***** INPUT
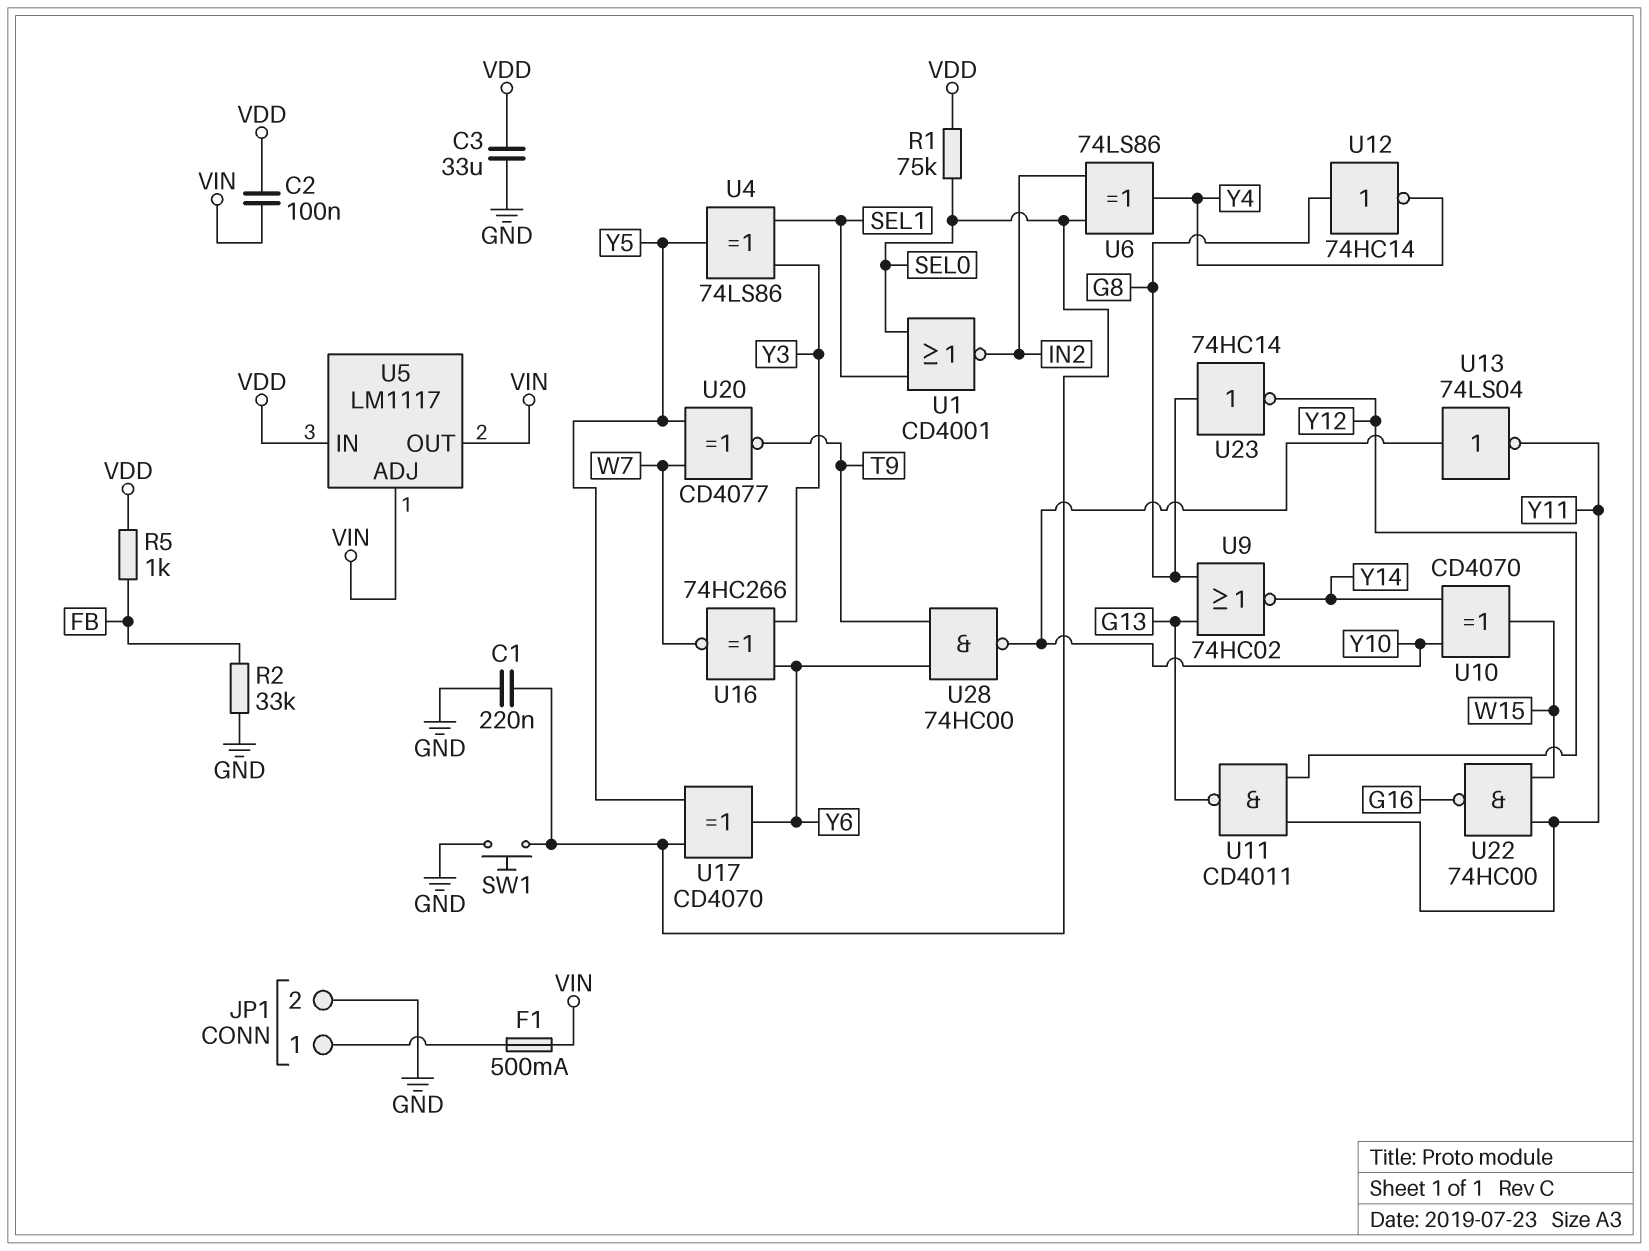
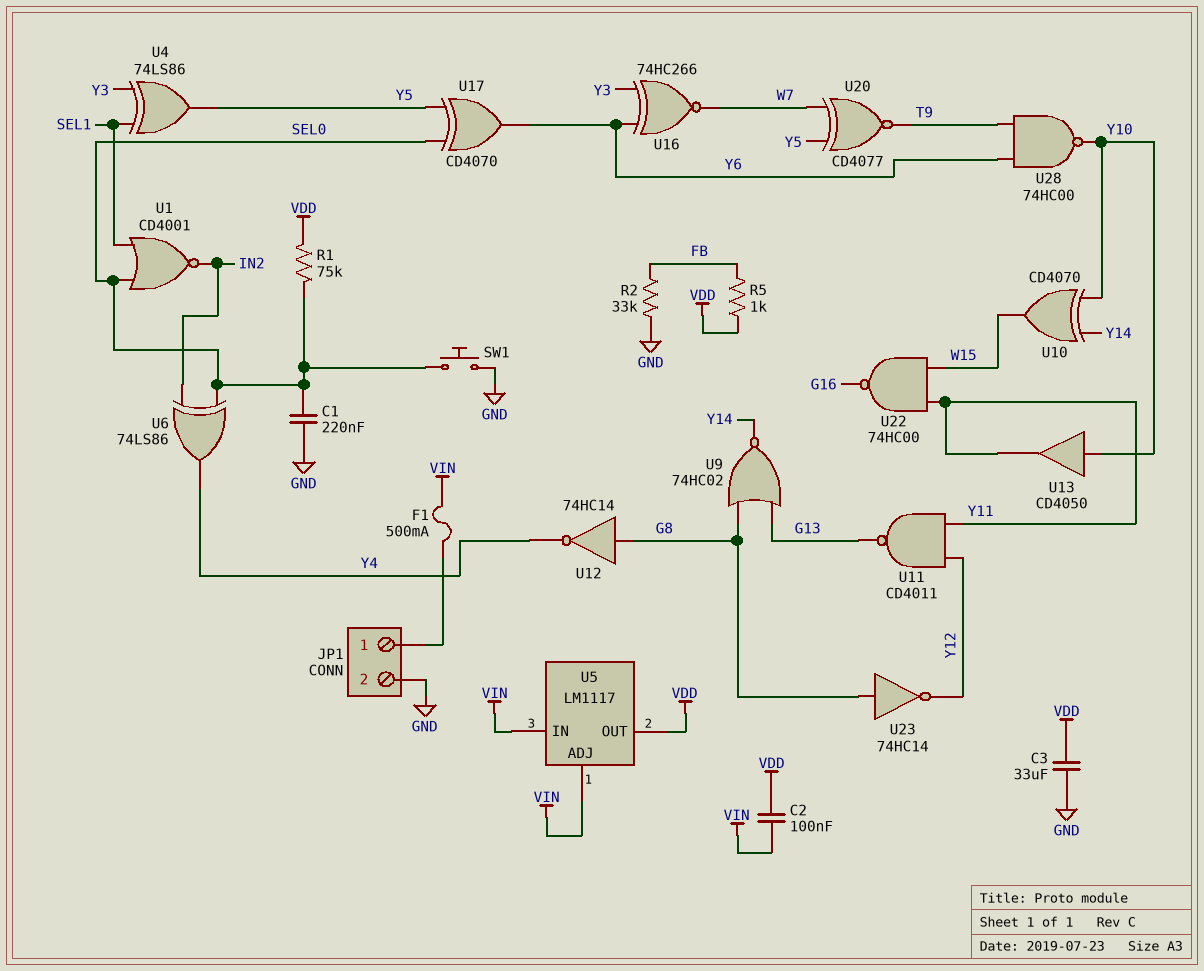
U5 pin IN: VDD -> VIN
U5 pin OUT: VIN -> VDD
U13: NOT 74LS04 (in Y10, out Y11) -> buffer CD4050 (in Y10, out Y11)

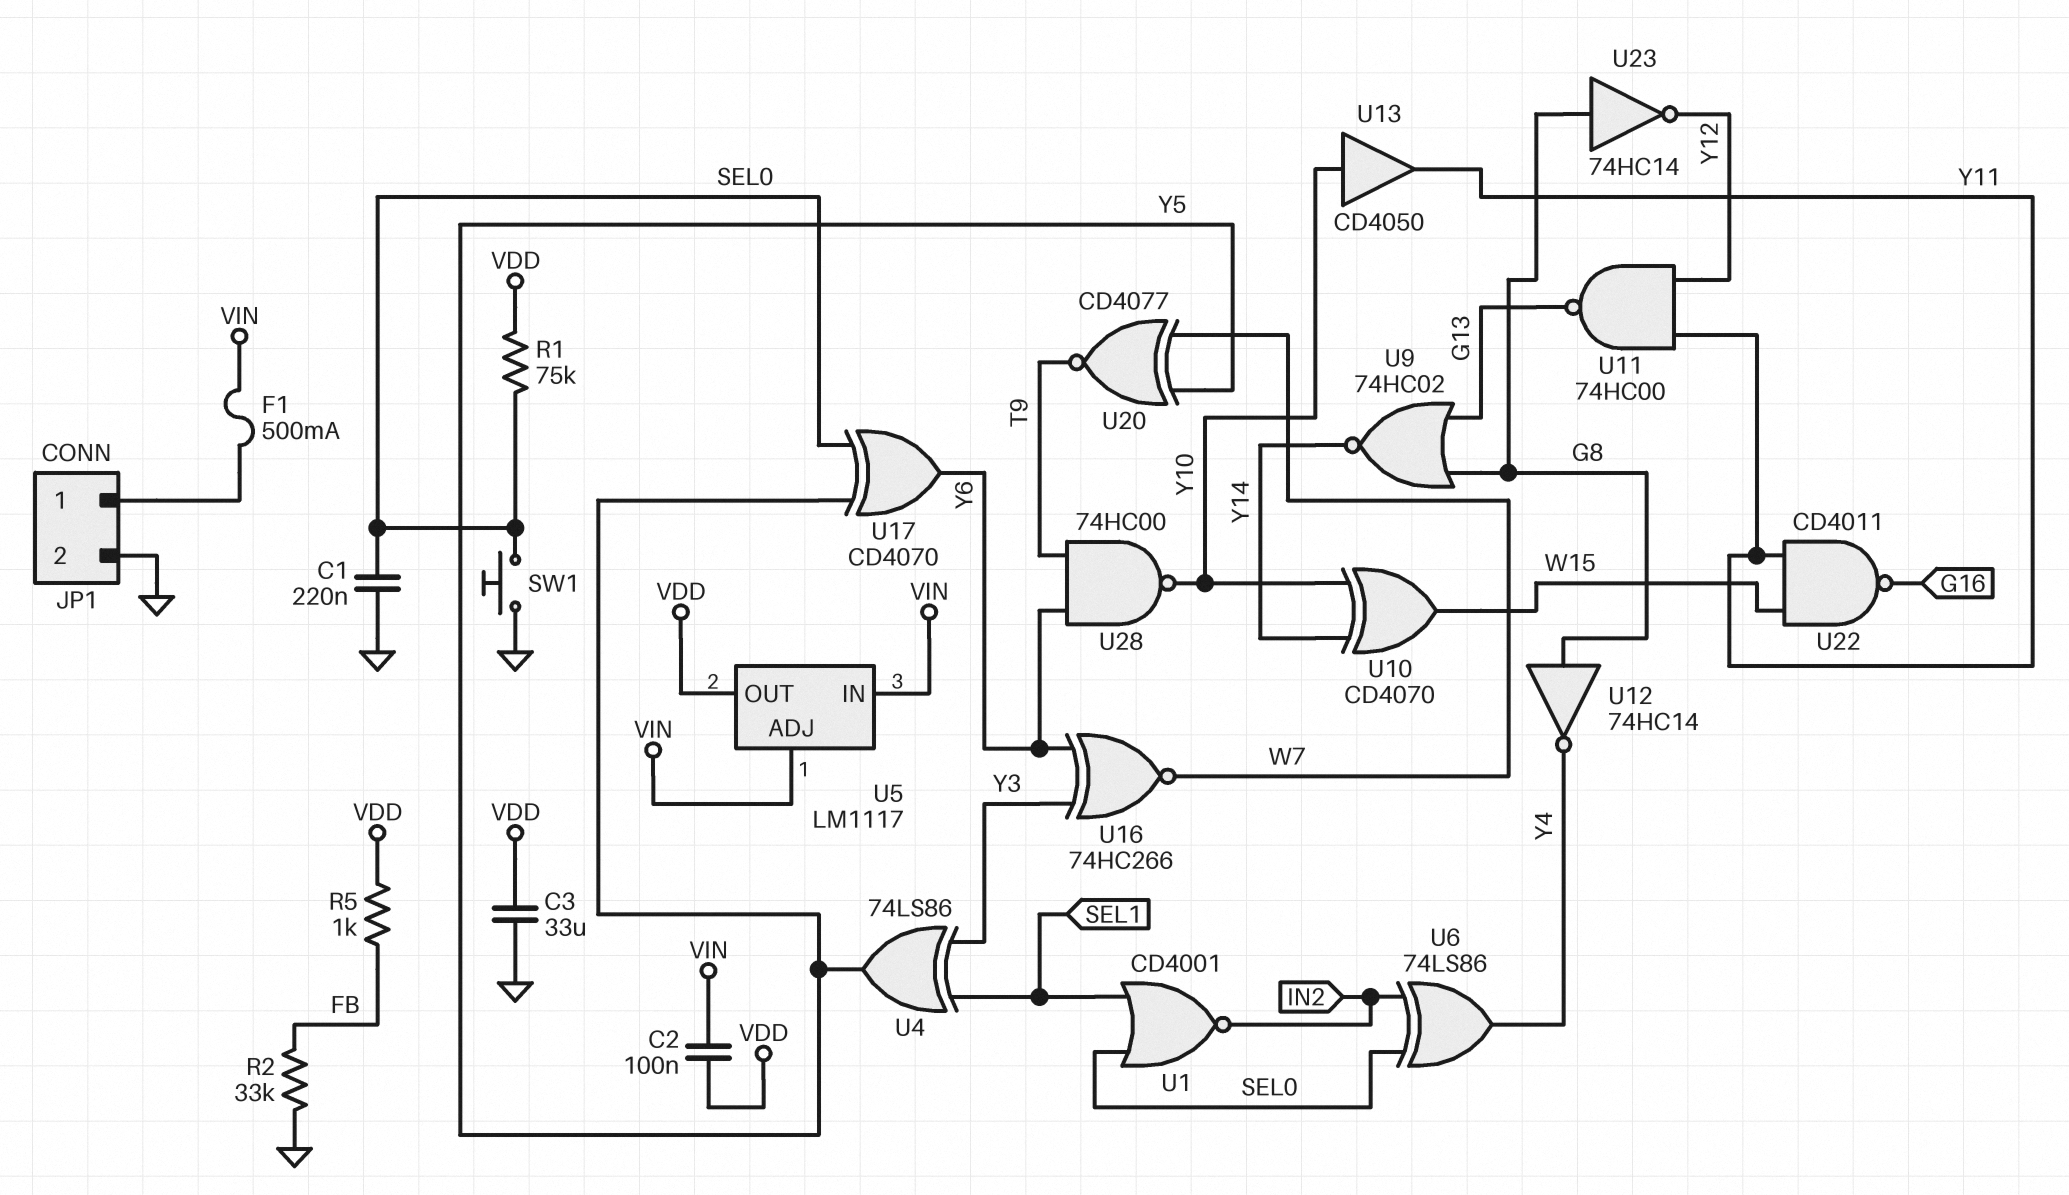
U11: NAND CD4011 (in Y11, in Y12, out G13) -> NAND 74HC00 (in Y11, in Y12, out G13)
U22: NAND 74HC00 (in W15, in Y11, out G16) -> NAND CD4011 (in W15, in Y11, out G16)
**********
In the listing, find all lines with the string "NAND" and copy them.

» ANSWER TO THIS EXERCISE:
U11: NAND CD4011 (in Y11, in Y12, out G13) -> NAND 74HC00 (in Y11, in Y12, out G13)
U22: NAND 74HC00 (in W15, in Y11, out G16) -> NAND CD4011 (in W15, in Y11, out G16)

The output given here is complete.